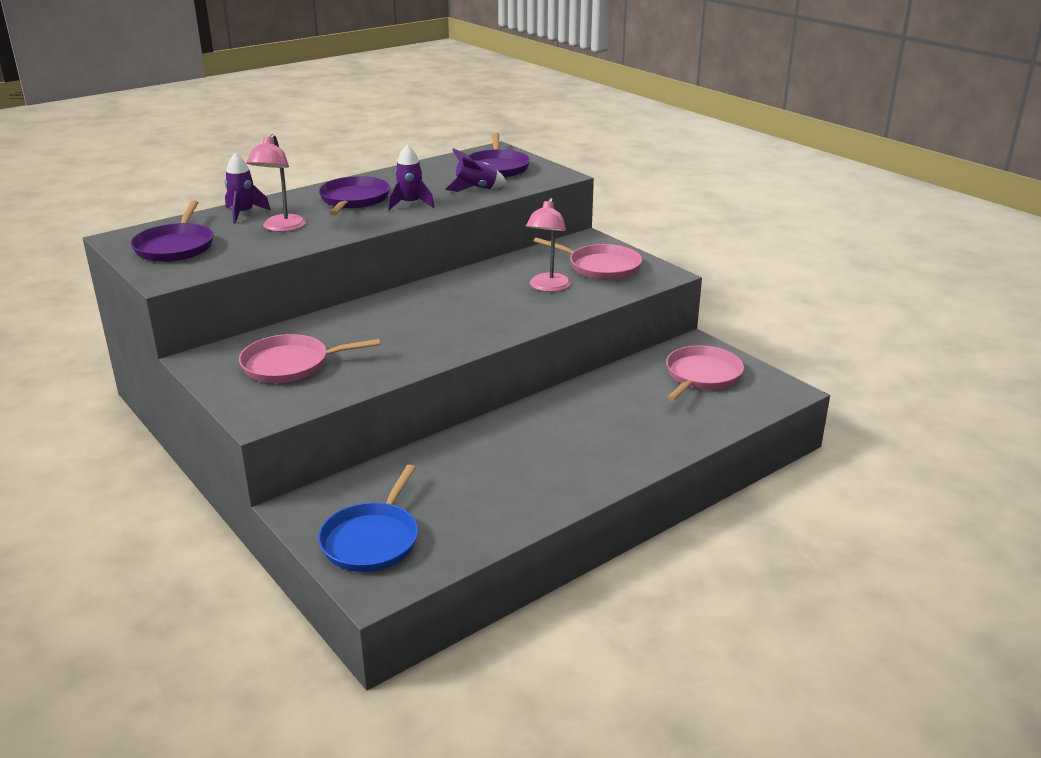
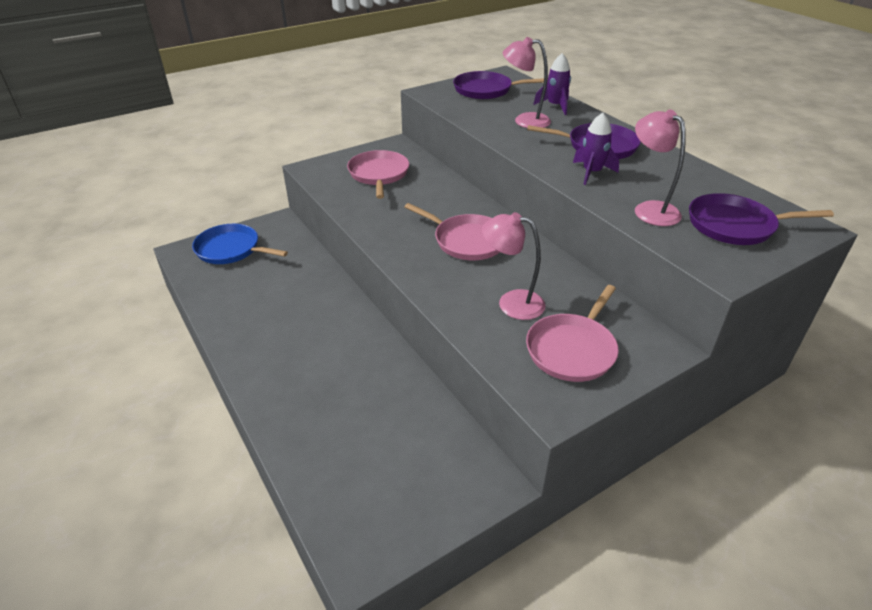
camera: 95 degrees right, 10 degrees up
purple rocket [445,148,507,192] -> pink lamp [635,110,686,226]
pink pan [666,345,744,401] -> pink pan moved to [405,203,500,260]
+++++
▸ **Aim of the task**: An image-free, exact version of the listing above is required.

▸ **Answer section**:
camera: 95 degrees right, 10 degrees up
purple rocket [445,148,507,192] -> pink lamp [635,110,686,226]
pink pan [666,345,744,401] -> pink pan moved to [405,203,500,260]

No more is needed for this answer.